### Aim of the task
Check each line of the data below for the word "grey". How many lines have it? Answer with the number alone.

___ Data in this exercise

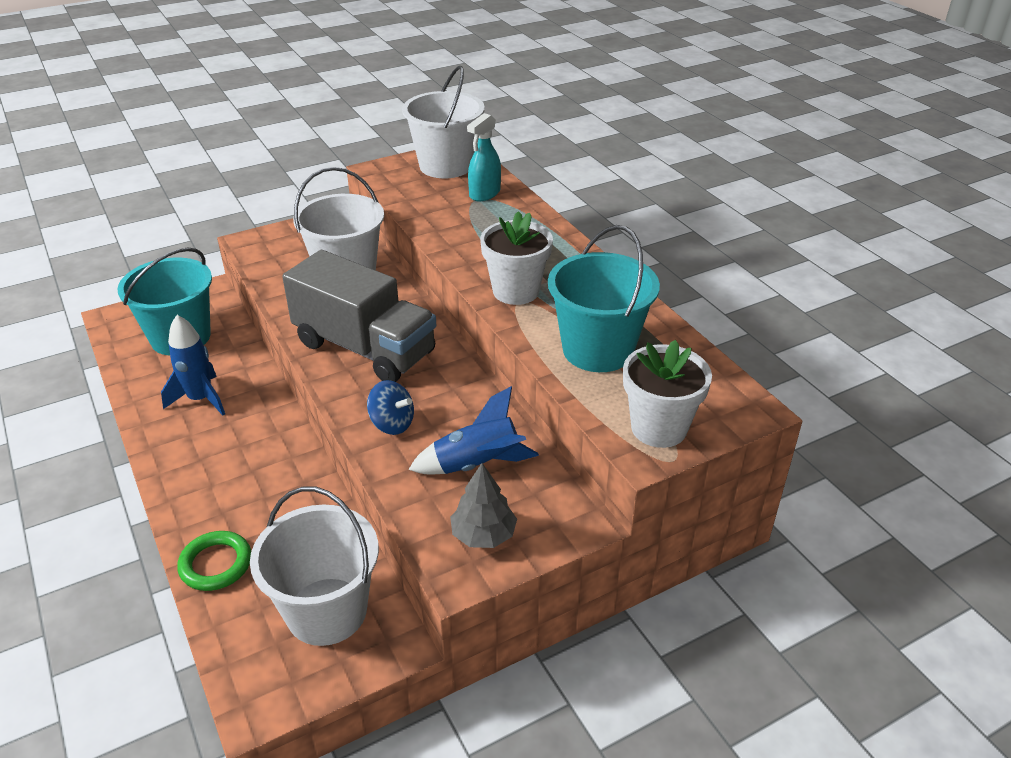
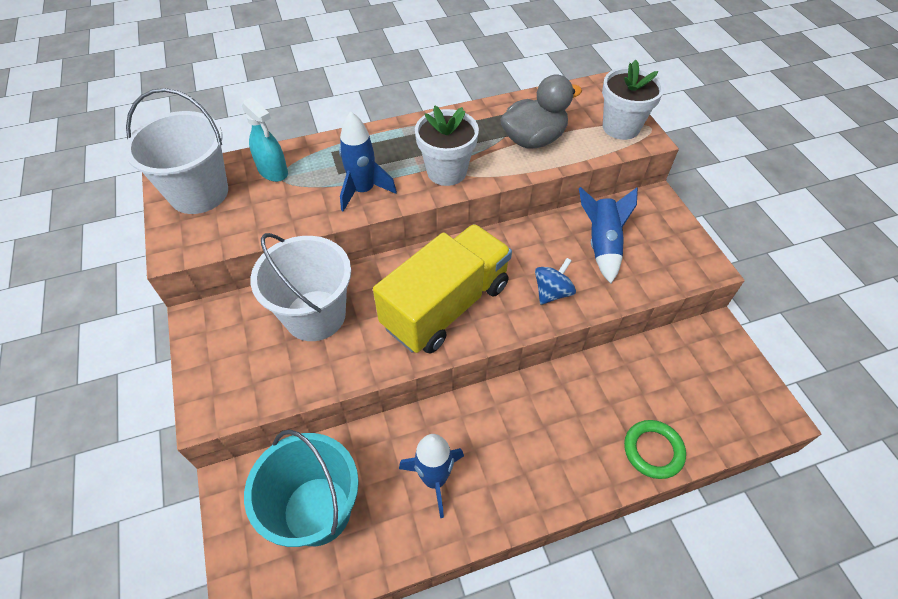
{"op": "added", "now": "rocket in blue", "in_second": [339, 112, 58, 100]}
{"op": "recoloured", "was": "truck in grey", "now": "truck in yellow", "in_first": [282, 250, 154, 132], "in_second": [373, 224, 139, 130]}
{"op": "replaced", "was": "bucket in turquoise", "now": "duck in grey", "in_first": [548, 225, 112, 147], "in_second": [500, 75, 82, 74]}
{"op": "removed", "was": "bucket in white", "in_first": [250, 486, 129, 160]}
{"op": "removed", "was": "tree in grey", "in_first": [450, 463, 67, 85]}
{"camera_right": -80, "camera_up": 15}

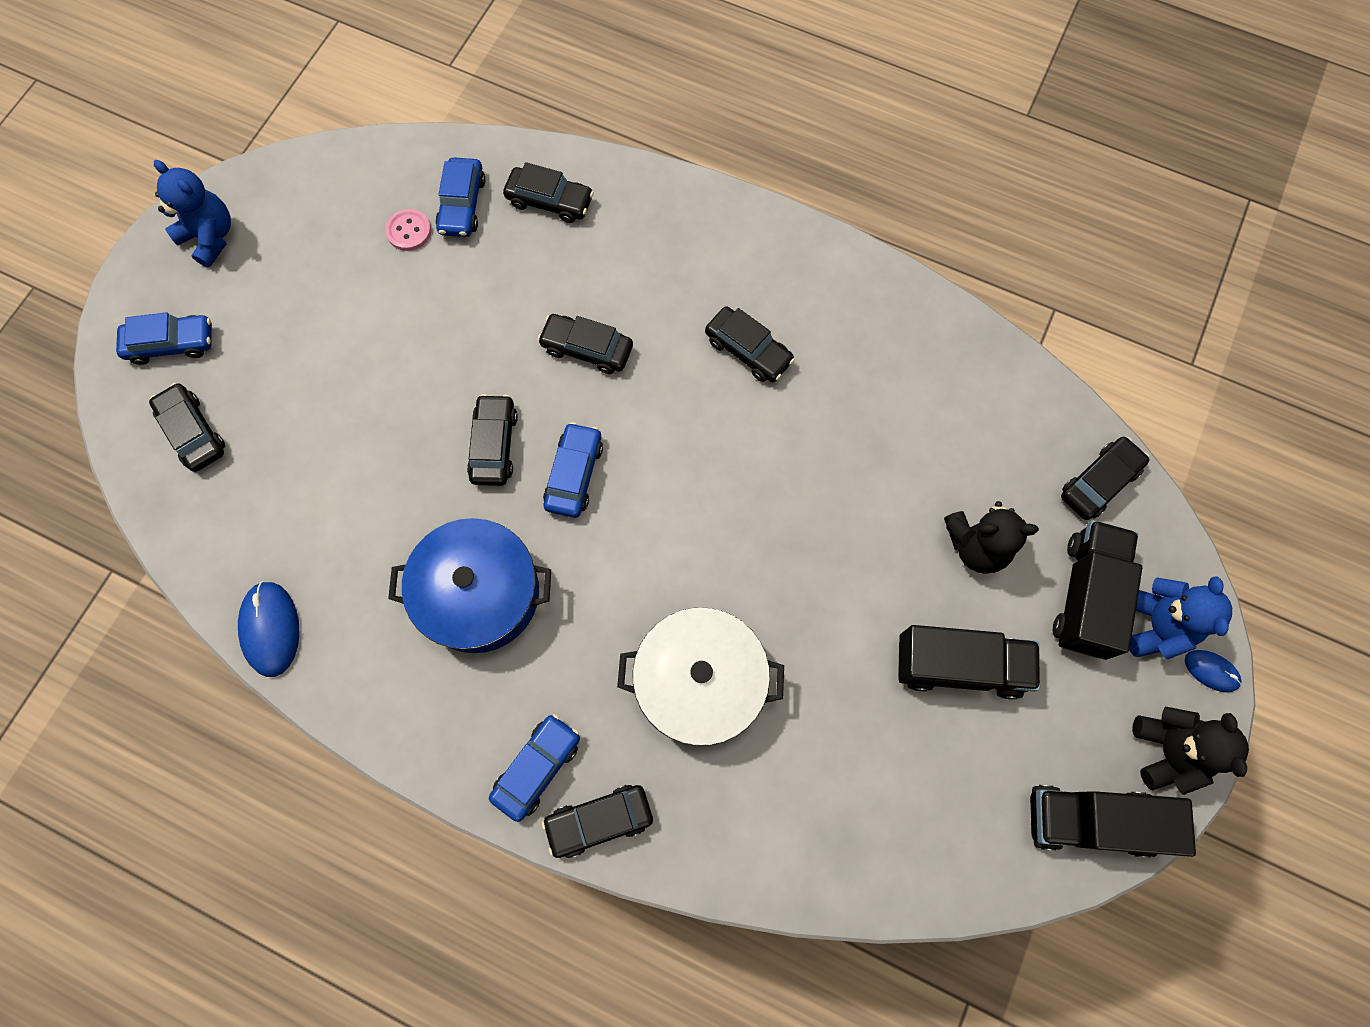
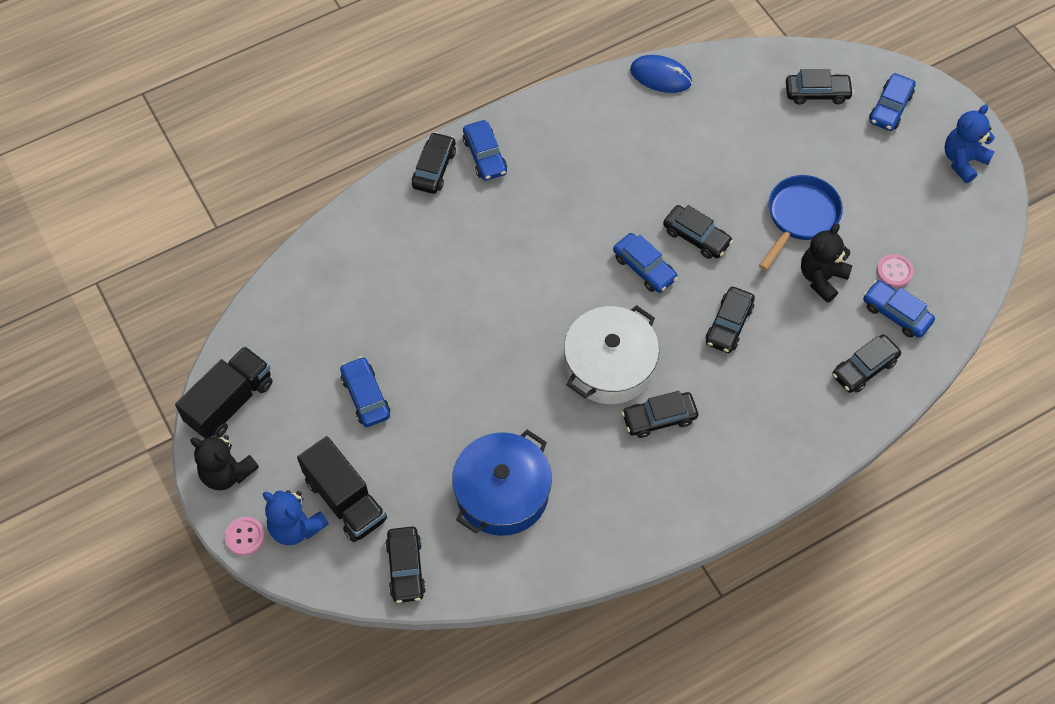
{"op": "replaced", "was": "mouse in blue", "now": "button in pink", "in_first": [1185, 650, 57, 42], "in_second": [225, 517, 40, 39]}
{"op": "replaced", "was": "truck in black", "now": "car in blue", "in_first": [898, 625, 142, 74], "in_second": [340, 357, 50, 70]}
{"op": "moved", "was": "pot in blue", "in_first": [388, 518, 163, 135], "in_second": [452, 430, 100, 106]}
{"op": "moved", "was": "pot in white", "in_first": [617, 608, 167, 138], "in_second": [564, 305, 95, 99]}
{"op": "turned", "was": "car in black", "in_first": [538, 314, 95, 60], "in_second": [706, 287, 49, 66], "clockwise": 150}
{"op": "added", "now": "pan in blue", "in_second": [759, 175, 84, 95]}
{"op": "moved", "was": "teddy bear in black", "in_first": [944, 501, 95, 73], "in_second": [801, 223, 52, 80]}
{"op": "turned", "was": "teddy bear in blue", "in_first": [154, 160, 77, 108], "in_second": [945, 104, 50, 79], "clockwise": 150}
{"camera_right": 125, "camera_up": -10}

______
___ Data in this exercise

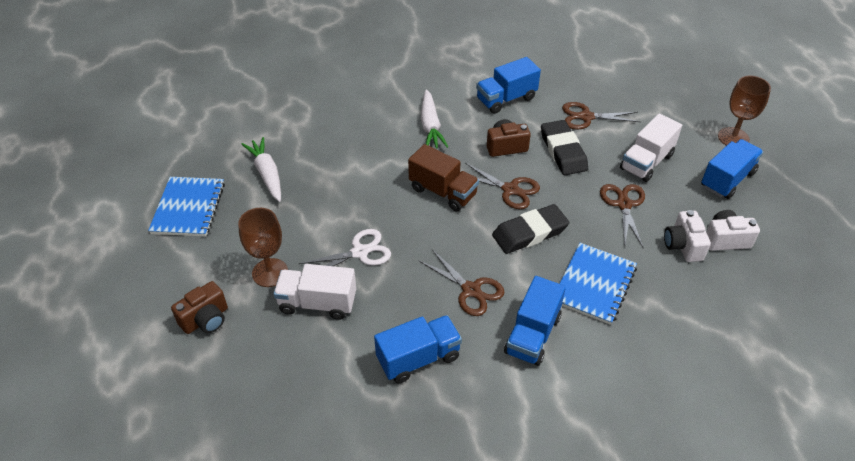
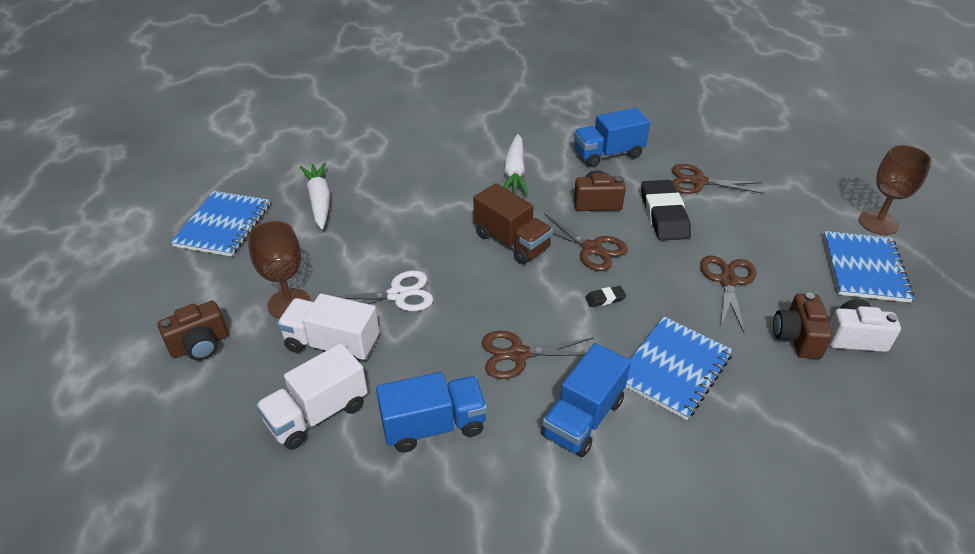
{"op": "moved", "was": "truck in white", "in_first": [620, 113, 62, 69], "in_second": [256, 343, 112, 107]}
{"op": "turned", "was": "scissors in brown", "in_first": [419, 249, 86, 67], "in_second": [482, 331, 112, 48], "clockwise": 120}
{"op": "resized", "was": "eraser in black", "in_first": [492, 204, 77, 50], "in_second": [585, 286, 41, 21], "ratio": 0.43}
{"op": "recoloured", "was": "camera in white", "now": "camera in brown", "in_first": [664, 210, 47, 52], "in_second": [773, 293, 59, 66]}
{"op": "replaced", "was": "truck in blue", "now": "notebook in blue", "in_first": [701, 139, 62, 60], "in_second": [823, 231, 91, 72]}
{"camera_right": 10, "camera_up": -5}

______

### Task answer
3